TRY IT: Give the records again exactly. Pictures do not belong in the copy.

INPUT DATA:
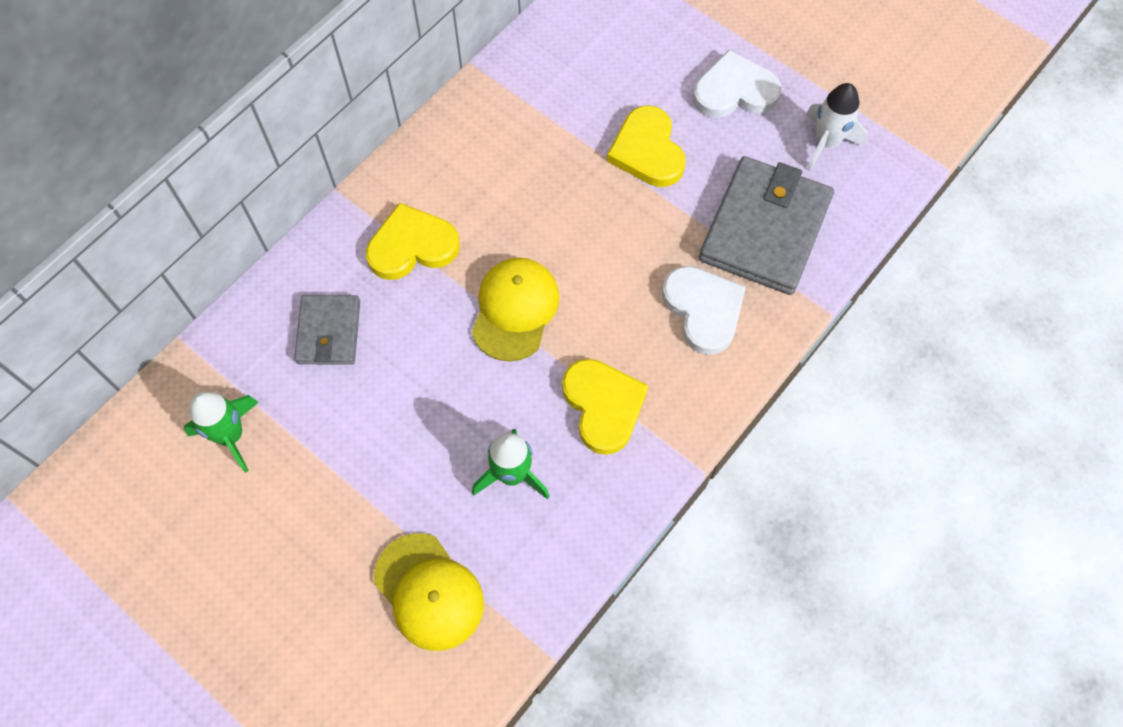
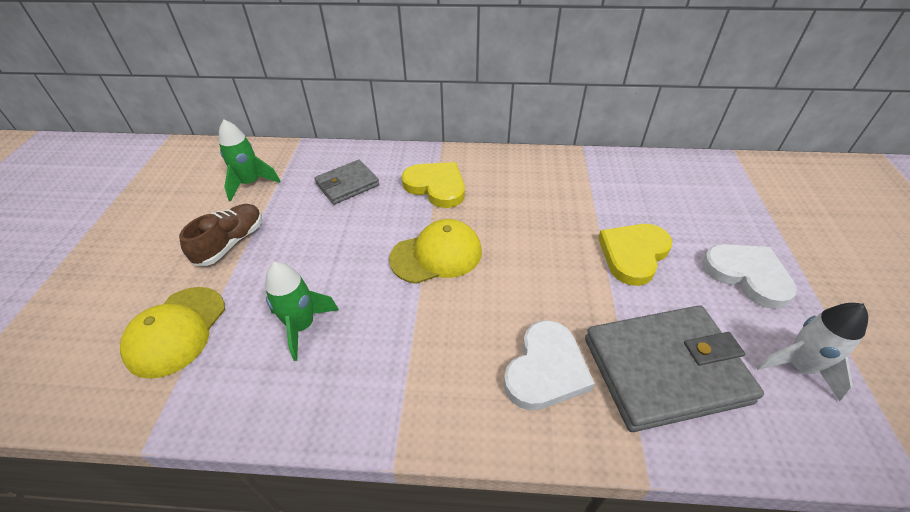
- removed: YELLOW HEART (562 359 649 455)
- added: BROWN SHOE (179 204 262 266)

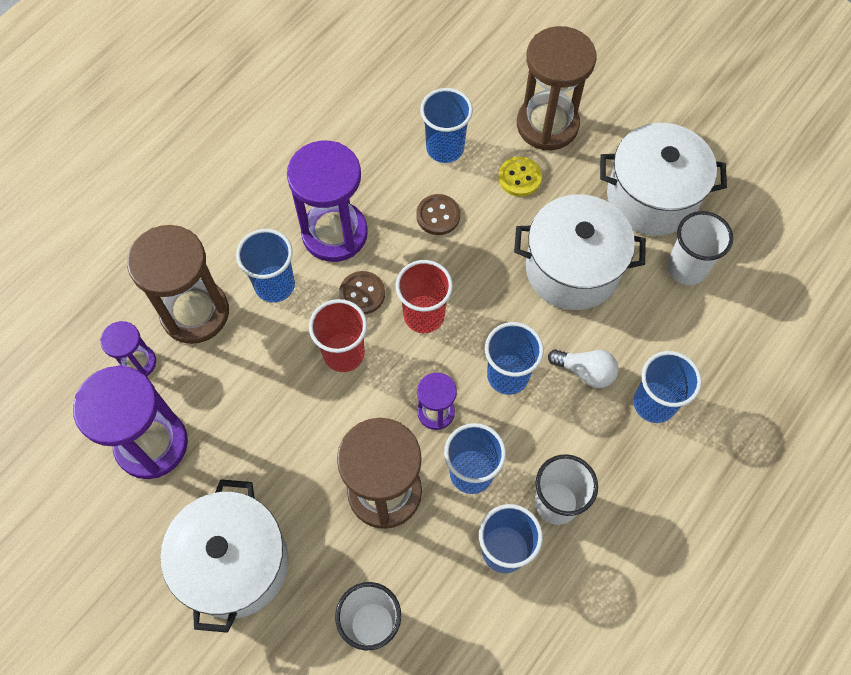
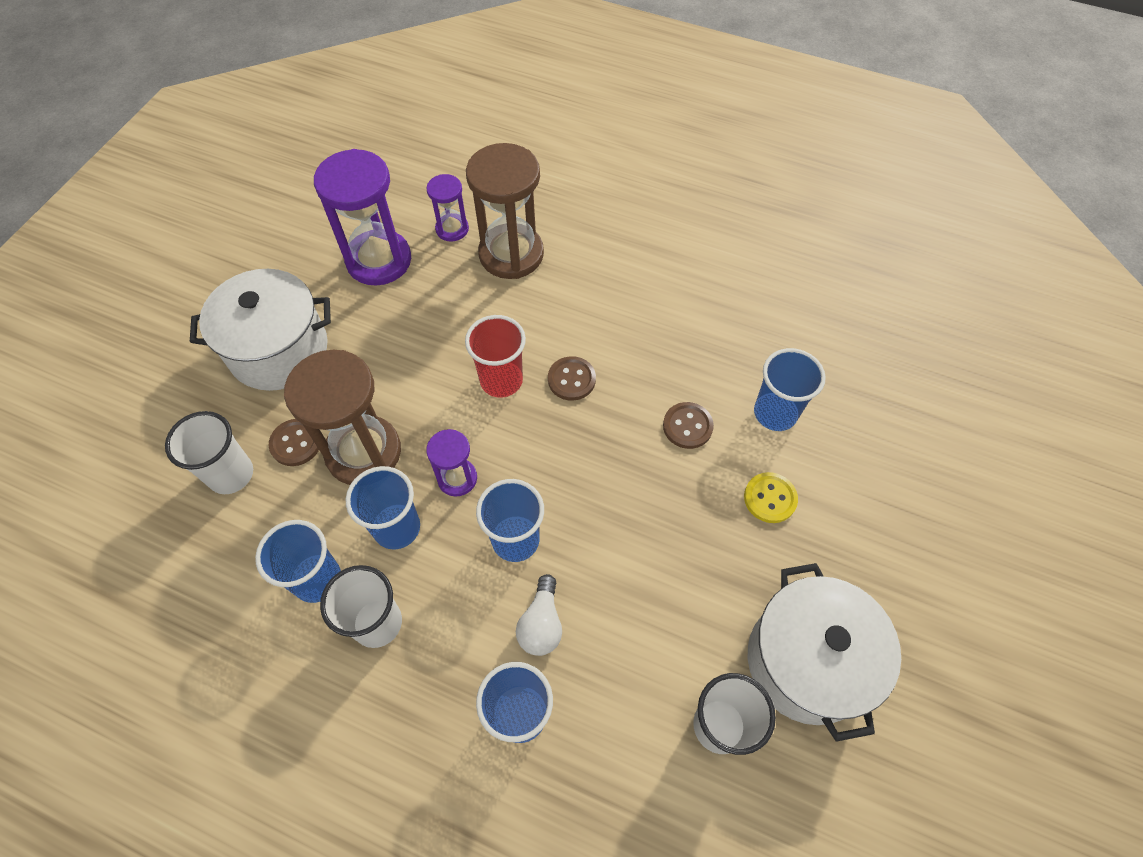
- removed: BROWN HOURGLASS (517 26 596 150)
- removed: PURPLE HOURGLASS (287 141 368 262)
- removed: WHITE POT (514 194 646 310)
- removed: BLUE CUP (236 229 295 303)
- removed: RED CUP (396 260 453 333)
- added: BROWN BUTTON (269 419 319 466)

TASK ANSWER:
- removed: YELLOW HEART (562 359 649 455)
- added: BROWN SHOE (179 204 262 266)

- removed: BROWN HOURGLASS (517 26 596 150)
- removed: PURPLE HOURGLASS (287 141 368 262)
- removed: WHITE POT (514 194 646 310)
- removed: BLUE CUP (236 229 295 303)
- removed: RED CUP (396 260 453 333)
- added: BROWN BUTTON (269 419 319 466)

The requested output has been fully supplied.